Lines below that hold the word "turkusowy" must be copied in full.

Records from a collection
== == ==

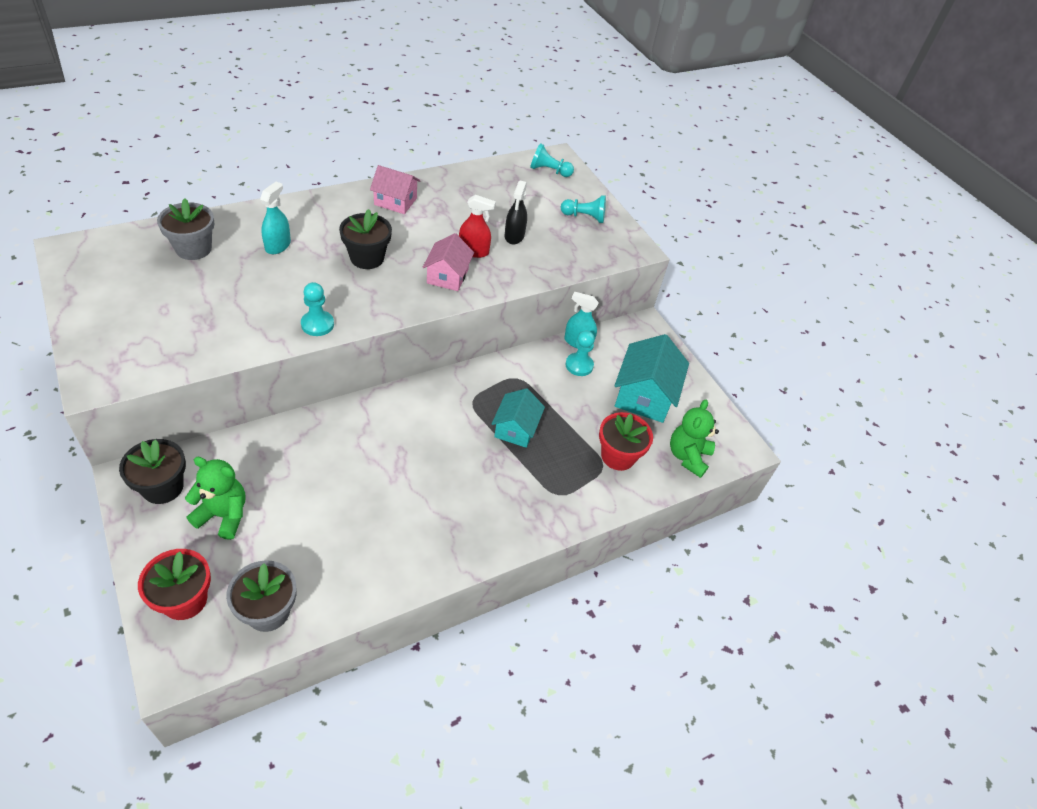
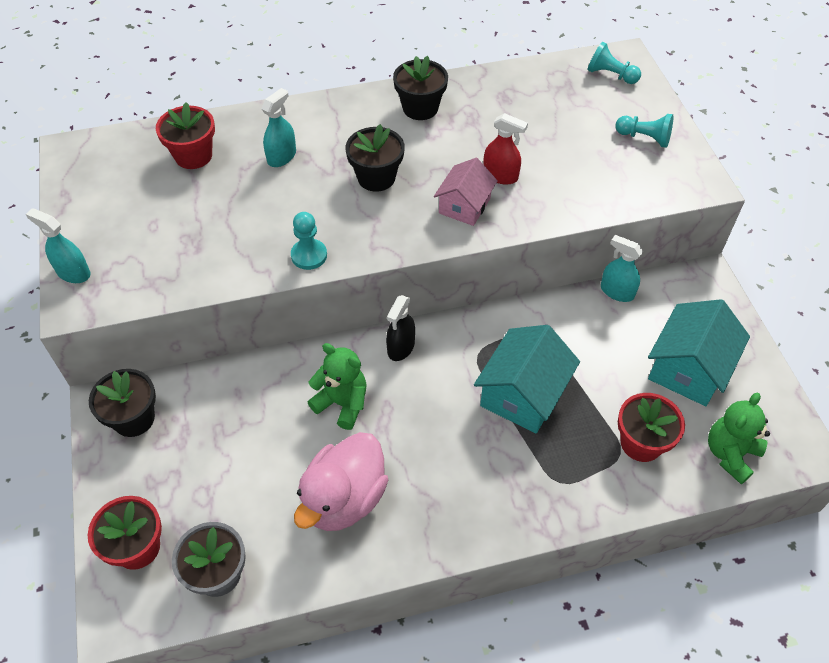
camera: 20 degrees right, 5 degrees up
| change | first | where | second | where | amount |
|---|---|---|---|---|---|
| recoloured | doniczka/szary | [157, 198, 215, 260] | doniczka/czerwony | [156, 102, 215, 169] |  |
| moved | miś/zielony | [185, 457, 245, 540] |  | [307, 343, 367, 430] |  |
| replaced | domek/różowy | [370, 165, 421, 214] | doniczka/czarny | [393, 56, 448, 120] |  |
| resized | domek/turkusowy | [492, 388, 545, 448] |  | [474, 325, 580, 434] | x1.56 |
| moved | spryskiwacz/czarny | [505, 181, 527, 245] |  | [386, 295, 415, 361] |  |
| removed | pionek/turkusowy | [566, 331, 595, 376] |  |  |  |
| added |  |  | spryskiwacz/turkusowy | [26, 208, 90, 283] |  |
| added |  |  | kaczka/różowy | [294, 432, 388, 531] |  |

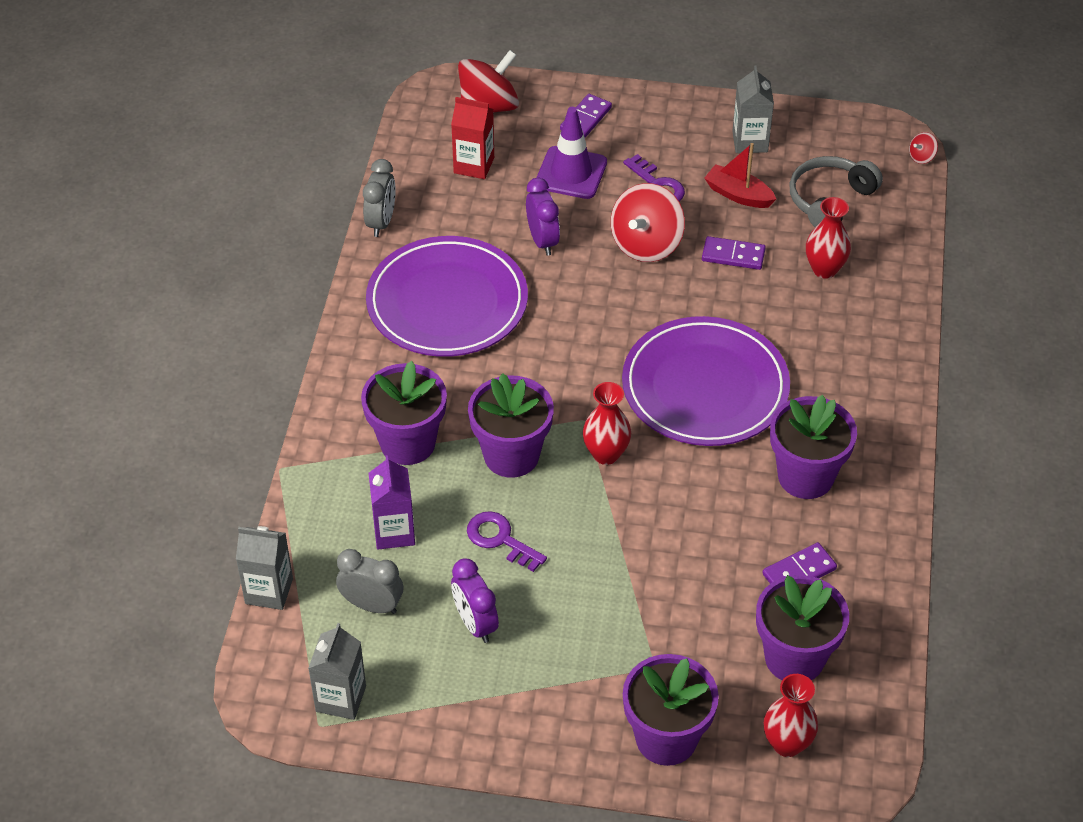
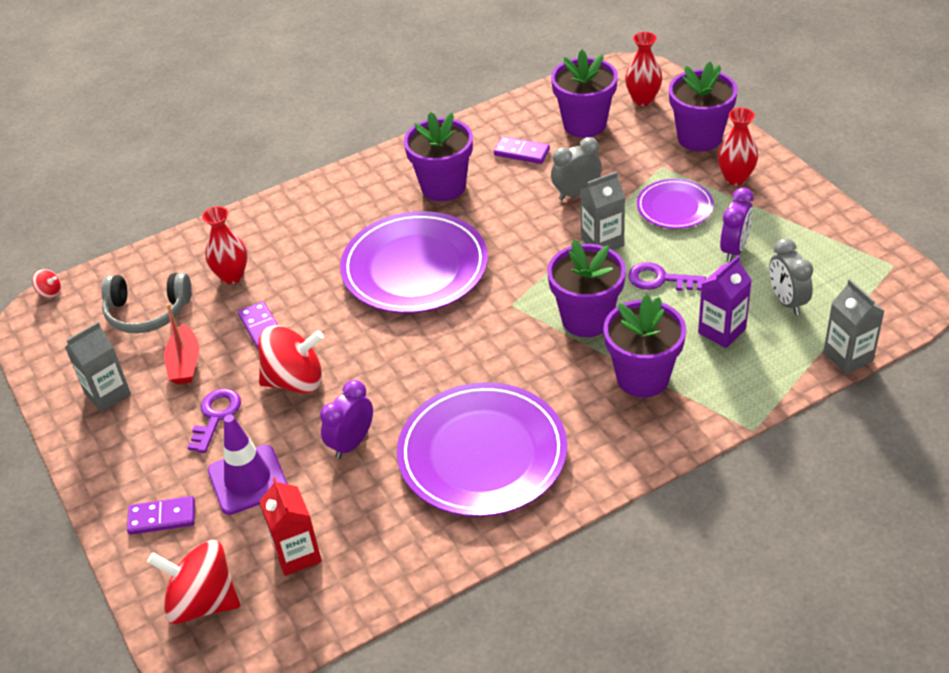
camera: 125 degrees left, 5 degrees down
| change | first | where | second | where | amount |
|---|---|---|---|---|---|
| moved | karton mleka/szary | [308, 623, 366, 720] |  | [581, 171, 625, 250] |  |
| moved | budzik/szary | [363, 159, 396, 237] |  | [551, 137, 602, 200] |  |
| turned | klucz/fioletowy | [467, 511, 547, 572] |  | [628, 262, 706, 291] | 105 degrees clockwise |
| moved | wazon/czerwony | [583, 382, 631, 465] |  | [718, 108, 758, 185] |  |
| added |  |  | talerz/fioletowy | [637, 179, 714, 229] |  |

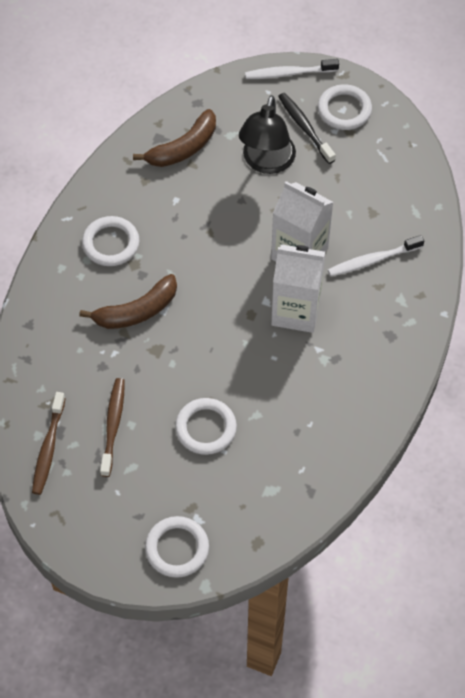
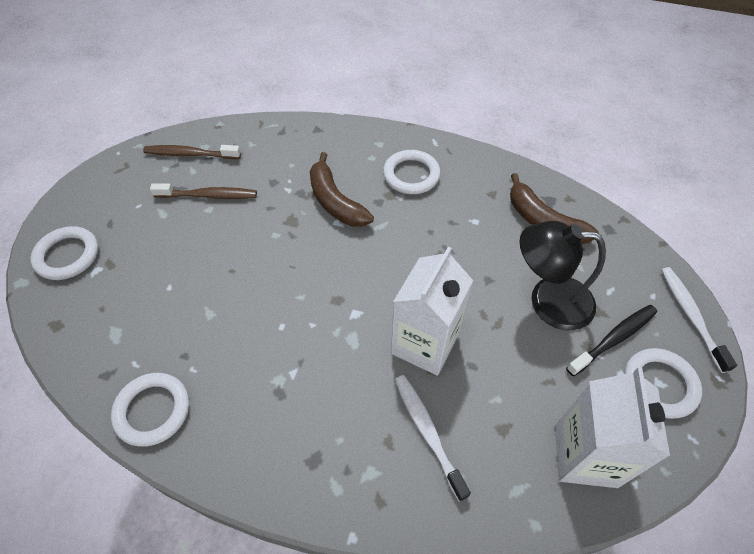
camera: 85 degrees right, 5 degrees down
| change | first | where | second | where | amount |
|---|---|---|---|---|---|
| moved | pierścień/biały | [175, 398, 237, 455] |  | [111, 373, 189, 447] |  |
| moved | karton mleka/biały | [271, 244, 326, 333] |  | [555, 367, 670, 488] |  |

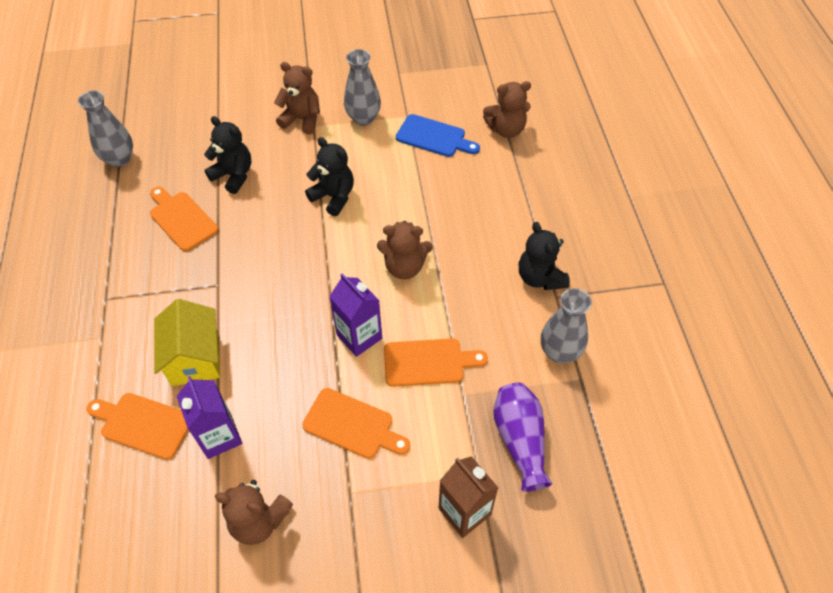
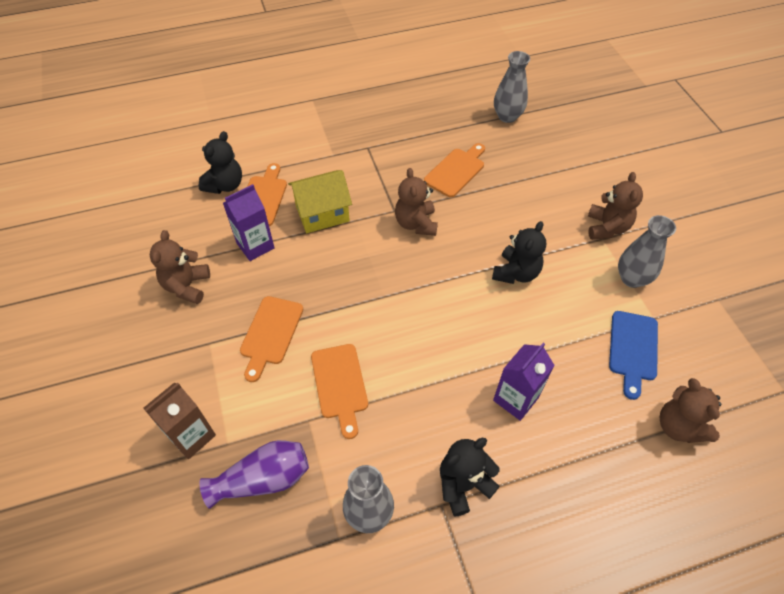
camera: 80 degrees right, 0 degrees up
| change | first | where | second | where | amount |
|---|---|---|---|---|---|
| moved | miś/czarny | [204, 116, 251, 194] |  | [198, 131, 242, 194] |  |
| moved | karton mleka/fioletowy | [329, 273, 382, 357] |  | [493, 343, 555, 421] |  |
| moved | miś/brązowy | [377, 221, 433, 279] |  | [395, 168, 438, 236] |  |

== == ==

▸ **Response to the exercise**
| resized | domek/turkusowy | [492, 388, 545, 448] |  | [474, 325, 580, 434] | x1.56 |
| removed | pionek/turkusowy | [566, 331, 595, 376] |  |  |  |
| added |  |  | spryskiwacz/turkusowy | [26, 208, 90, 283] |  |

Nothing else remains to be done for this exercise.